**** Source records ****
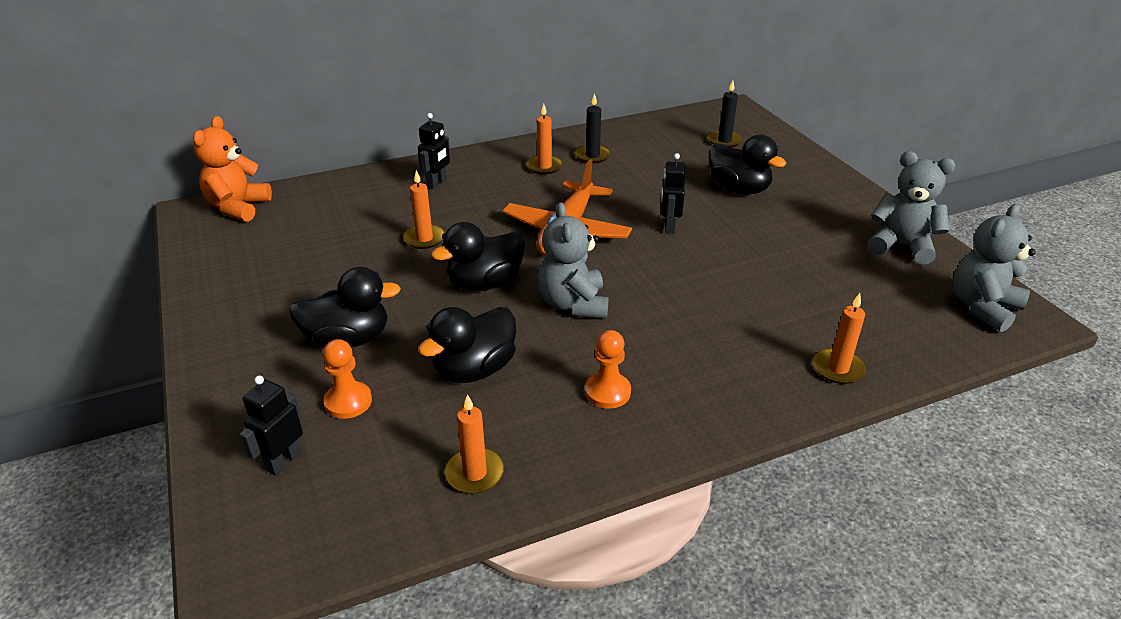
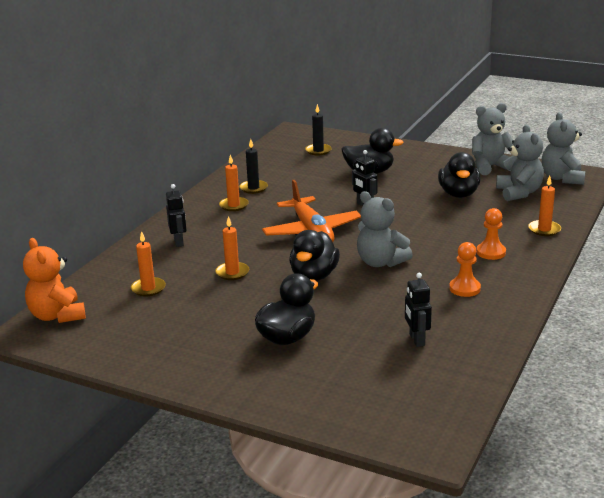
camera: 40 degrees left, 10 degrees down
black robot [239,376,303,476] -> black robot moved to [405,273,432,347]
orange pawn [323,339,372,419] -> orange pawn moved to [476,208,506,260]
black duck [418,307,516,383] -> black duck moved to [438,152,481,198]
orange candle [445,394,504,494] -> orange candle moved to [131,231,166,296]
none -> grey teddy bear [496,125,544,201]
****
*Problem requirements:*
Whenever the string "orange" occurs in a line of the entries above, copy that line.

*Task output:*
orange pawn [323,339,372,419] -> orange pawn moved to [476,208,506,260]
orange candle [445,394,504,494] -> orange candle moved to [131,231,166,296]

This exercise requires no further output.